AVAILABLE RECORDS:
▽

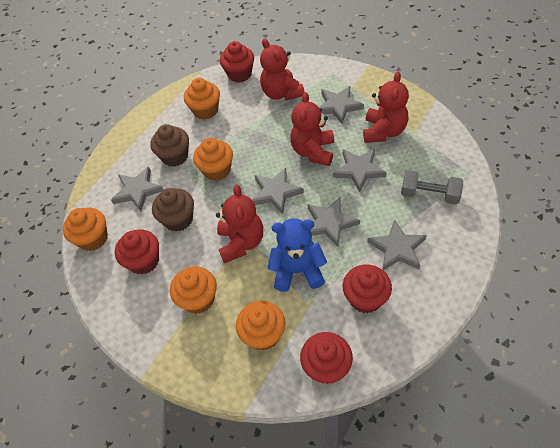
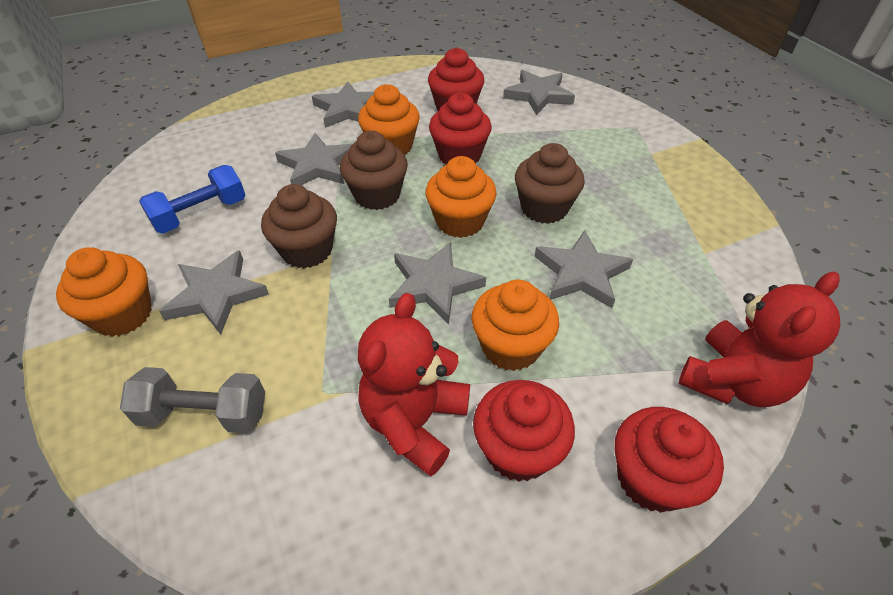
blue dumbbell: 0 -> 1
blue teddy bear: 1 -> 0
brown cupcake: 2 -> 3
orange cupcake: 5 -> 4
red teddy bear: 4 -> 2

△
▽

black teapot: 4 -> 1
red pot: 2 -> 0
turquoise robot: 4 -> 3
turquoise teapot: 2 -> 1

△
▽

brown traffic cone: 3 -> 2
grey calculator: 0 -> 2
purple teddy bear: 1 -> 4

△

EXERCISE OBJECTIVE:
Everything starting at the line containing "brown cupcake: 2 -> 3" and ending at the line containing "red teddy bear: 4 -> 2" in the records above should be repeated exactly, and only that.

RESPONSE TO THE TASK:
brown cupcake: 2 -> 3
orange cupcake: 5 -> 4
red teddy bear: 4 -> 2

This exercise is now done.